Coordinate-based change listings

---

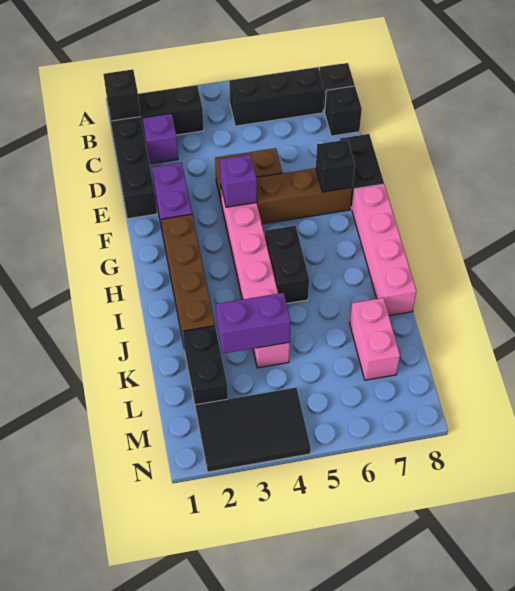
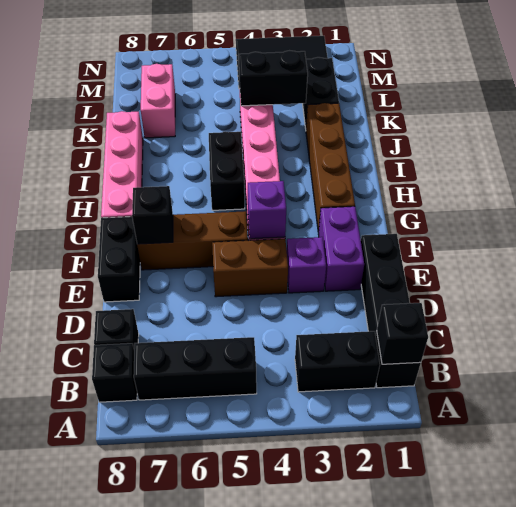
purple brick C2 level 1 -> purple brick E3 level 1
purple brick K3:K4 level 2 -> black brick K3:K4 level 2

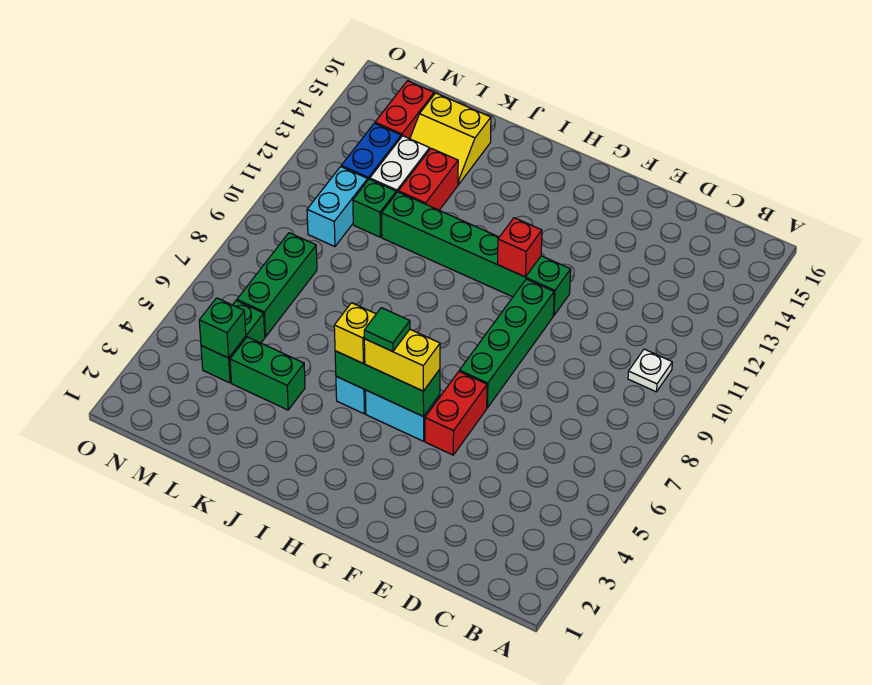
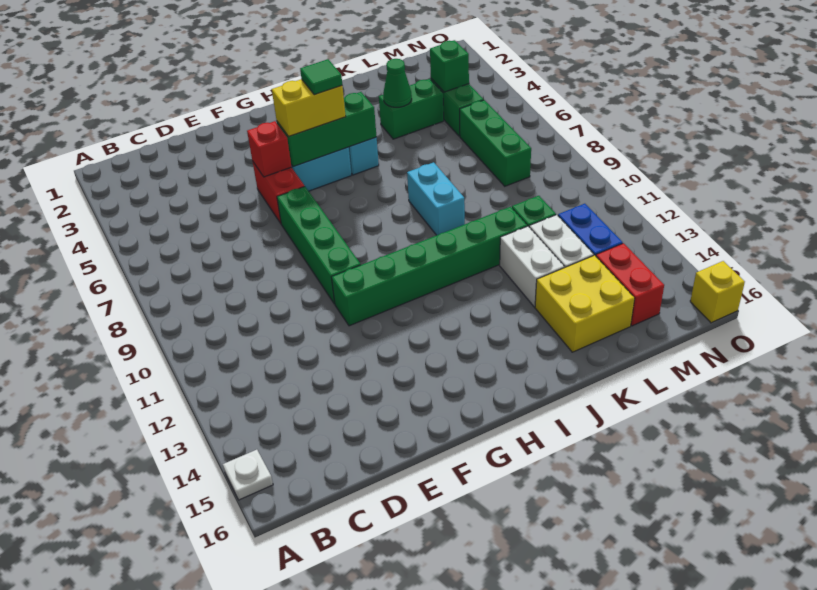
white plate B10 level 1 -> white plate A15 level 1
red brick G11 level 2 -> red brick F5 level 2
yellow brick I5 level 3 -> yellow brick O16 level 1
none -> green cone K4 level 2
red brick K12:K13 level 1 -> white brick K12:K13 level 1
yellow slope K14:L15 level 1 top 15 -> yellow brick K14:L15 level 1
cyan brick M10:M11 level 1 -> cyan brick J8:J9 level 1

---

● **EXERCISE DIRECTIONS**:
Could you return exactly the lines starting with the one that contains "purple brick K3:K4" and ending with the last line of the data above? Leave the pictures out.

● **EXERCISE RESPONSE**:
purple brick K3:K4 level 2 -> black brick K3:K4 level 2

white plate B10 level 1 -> white plate A15 level 1
red brick G11 level 2 -> red brick F5 level 2
yellow brick I5 level 3 -> yellow brick O16 level 1
none -> green cone K4 level 2
red brick K12:K13 level 1 -> white brick K12:K13 level 1
yellow slope K14:L15 level 1 top 15 -> yellow brick K14:L15 level 1
cyan brick M10:M11 level 1 -> cyan brick J8:J9 level 1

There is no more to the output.